Top of RECORDS FOR THE EXERCISE

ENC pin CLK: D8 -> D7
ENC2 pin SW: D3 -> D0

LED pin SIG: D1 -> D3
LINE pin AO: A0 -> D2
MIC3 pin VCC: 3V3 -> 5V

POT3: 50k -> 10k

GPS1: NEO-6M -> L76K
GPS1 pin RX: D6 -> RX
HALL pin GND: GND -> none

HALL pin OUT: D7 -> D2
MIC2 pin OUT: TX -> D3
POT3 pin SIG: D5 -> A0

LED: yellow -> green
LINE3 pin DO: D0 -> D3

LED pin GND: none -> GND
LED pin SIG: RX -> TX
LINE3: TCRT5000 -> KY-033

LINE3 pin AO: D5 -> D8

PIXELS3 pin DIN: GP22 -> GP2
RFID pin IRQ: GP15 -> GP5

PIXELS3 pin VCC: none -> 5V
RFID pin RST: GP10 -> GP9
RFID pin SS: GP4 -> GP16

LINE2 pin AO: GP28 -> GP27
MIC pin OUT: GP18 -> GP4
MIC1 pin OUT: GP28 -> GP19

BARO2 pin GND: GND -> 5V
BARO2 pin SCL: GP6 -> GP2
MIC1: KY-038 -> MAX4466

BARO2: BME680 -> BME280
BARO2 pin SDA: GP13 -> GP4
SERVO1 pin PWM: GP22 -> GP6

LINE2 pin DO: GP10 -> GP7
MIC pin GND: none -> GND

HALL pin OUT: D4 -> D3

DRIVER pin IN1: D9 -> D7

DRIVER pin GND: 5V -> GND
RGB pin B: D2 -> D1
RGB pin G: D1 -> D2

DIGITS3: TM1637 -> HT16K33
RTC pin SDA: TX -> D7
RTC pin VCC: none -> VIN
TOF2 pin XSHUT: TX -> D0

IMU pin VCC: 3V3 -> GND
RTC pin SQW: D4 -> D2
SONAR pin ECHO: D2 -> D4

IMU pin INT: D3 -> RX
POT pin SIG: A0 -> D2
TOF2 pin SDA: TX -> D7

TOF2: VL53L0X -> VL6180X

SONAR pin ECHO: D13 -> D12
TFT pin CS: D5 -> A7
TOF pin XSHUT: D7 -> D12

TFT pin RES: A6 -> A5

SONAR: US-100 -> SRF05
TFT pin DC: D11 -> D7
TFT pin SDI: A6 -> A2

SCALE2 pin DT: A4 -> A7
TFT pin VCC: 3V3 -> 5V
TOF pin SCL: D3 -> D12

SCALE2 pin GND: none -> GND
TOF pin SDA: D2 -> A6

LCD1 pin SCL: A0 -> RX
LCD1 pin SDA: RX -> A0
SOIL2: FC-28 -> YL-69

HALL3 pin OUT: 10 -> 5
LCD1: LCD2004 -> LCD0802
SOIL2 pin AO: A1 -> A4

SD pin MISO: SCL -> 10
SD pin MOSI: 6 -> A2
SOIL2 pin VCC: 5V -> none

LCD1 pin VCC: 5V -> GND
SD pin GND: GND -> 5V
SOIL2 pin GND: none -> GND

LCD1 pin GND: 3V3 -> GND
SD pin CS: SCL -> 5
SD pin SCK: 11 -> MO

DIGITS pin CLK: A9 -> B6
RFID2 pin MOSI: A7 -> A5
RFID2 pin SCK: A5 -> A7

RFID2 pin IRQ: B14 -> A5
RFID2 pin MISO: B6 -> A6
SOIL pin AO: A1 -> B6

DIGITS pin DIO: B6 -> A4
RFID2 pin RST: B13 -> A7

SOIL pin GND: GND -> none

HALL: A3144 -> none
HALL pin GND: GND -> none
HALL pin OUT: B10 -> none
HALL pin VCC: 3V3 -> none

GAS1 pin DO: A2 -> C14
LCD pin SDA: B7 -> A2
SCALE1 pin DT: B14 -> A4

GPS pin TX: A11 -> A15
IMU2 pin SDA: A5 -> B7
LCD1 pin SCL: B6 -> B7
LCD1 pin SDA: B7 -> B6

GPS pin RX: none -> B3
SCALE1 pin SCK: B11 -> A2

Bottom of RECORDS FOR THE EXERCISE

Lines with "DRIVER" in the records above: copy every one of them.

### SOLVED PROBLEM
DRIVER pin IN1: D9 -> D7
DRIVER pin GND: 5V -> GND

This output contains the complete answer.